# [What is expected]
Nothing but the lines below from the one that contains "brown brick I4:I6" through the one that contains "none -> purple brick A2 level 2" should be retyped, exactly and including both ends. Do not include pictures.

Records from a data collection
== Segment start ==

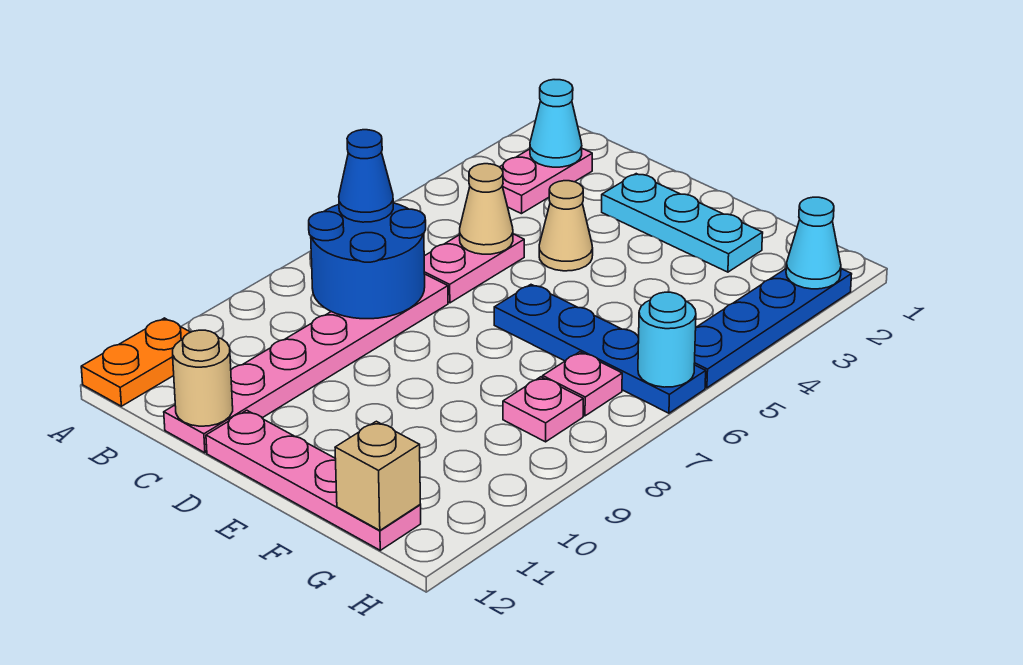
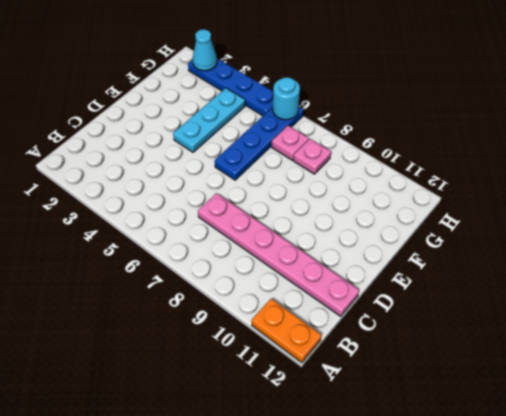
cyan plate E4:G4 level 1 -> cyan plate D2:F2 level 1
none -> pink plate B2:B3 level 1
none -> pink plate C5:C6 level 1
none -> tan cone D4 level 1

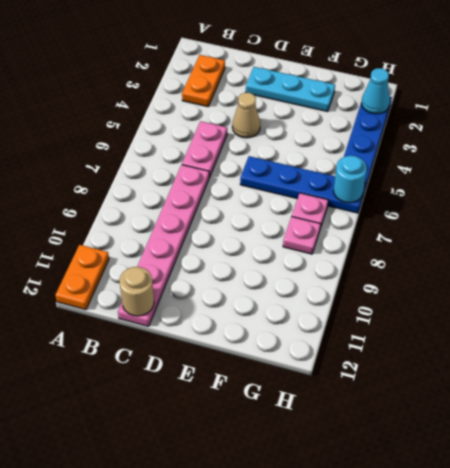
orange plate B2:B3 level 1 -> pink plate B2:B3 level 1
none -> pink plate D12:G12 level 1
none -> cyan cone B2 level 2
none -> blue round brick B7:C8 level 2

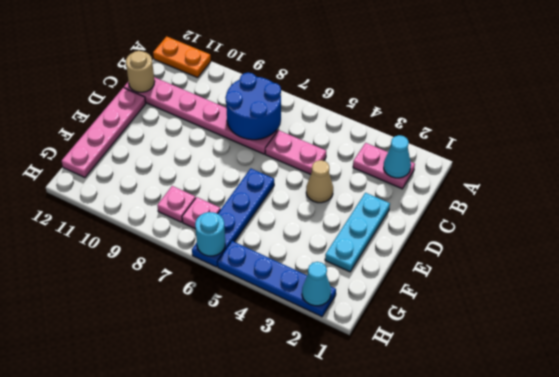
none -> tan cone C5 level 2
none -> tan brick G12 level 2
none -> blue cone B7 level 3

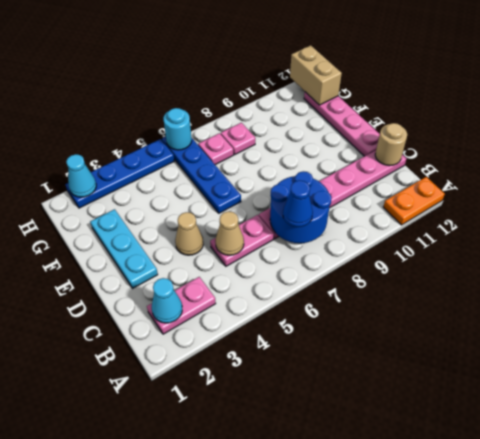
tan brick G12:H12 level 2 -> tan brick G12 level 2

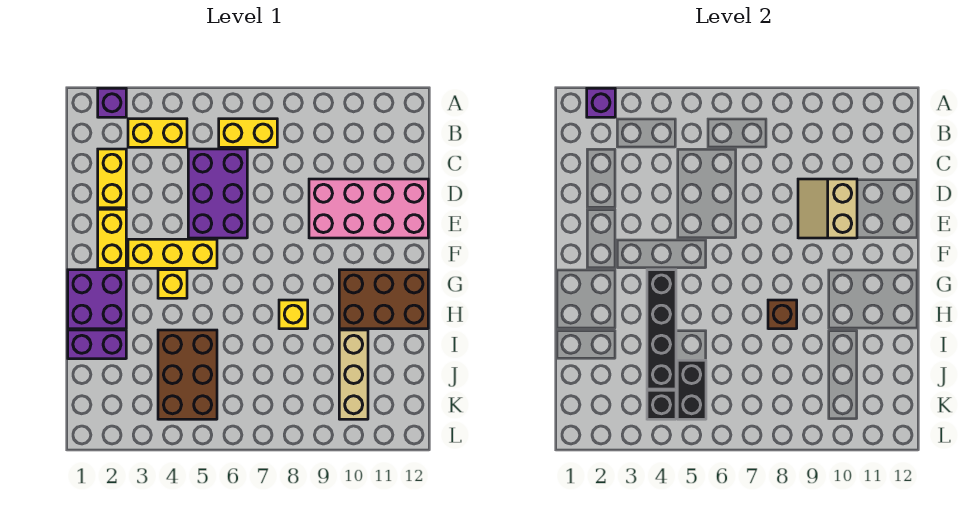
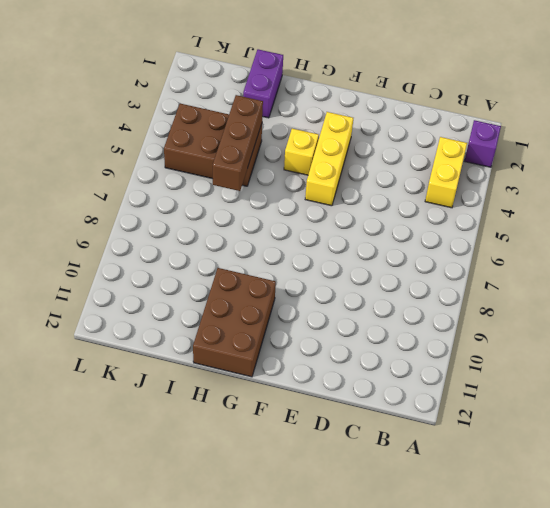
brown brick I4:I6 level 2 -> black brick G4:J4 level 2
none -> yellow brick B6:B7 level 1
none -> yellow brick C2:D2 level 1
none -> purple brick C5:E6 level 1

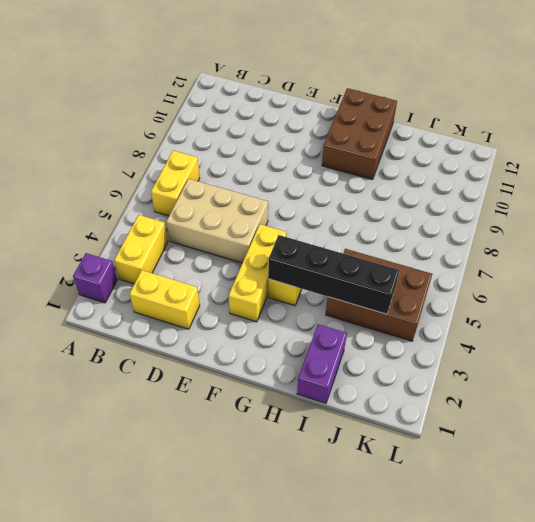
tan brick C5:E6 level 1 -> purple brick C5:E6 level 1
none -> pink brick D9:E12 level 1
none -> yellow brick E2:F2 level 1
none -> purple brick G1:H2 level 1

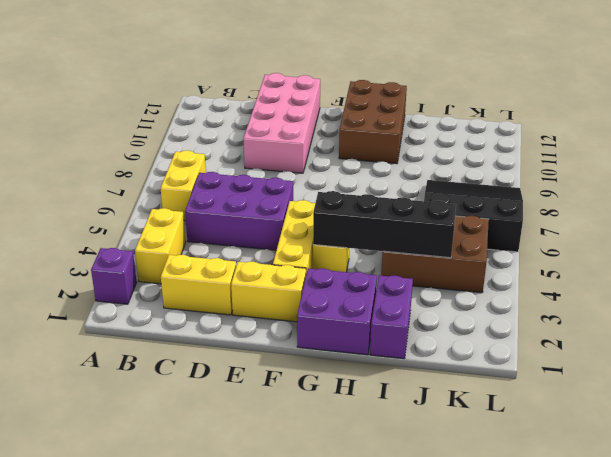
black slope J6:L8 level 1 top 6 -> none
none -> yellow brick H8 level 1
none -> tan brick I10:K10 level 1
none -> purple brick A2 level 2

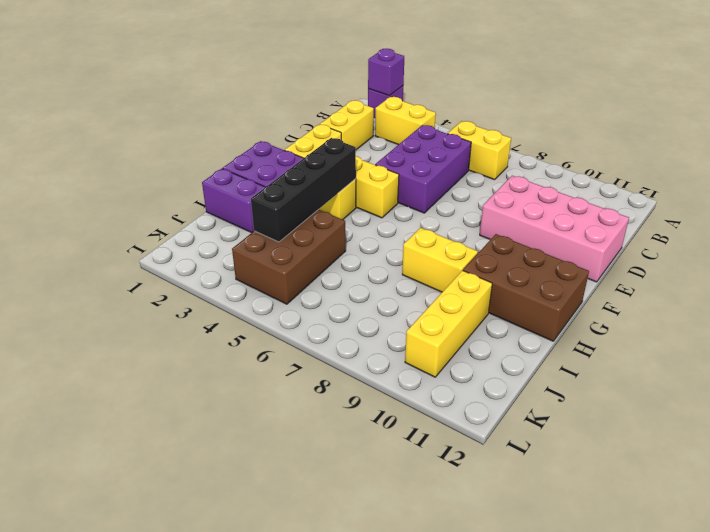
yellow brick H8:H9 level 1 -> yellow brick H8 level 1
yellow brick I10:K10 level 1 -> tan brick I10:K10 level 1
none -> tan slope D9:E10 level 2 top 10
none -> brown brick H8 level 2
none -> black brick J5:K5 level 2

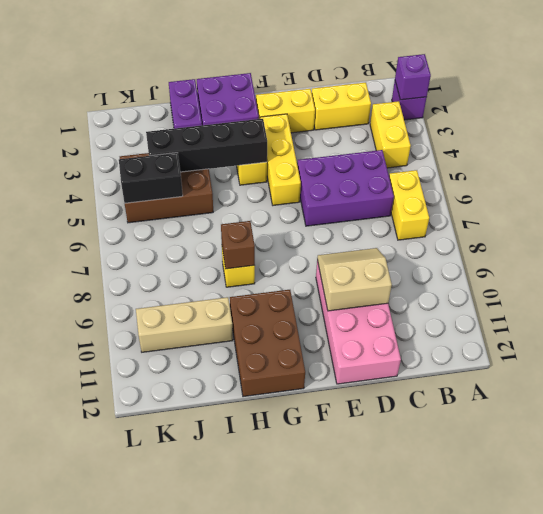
none -> black brick K4 level 2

== Segment end ==

# [Your solution]
brown brick I4:I6 level 2 -> black brick G4:J4 level 2
none -> yellow brick B6:B7 level 1
none -> yellow brick C2:D2 level 1
none -> purple brick C5:E6 level 1

tan brick C5:E6 level 1 -> purple brick C5:E6 level 1
none -> pink brick D9:E12 level 1
none -> yellow brick E2:F2 level 1
none -> purple brick G1:H2 level 1

black slope J6:L8 level 1 top 6 -> none
none -> yellow brick H8 level 1
none -> tan brick I10:K10 level 1
none -> purple brick A2 level 2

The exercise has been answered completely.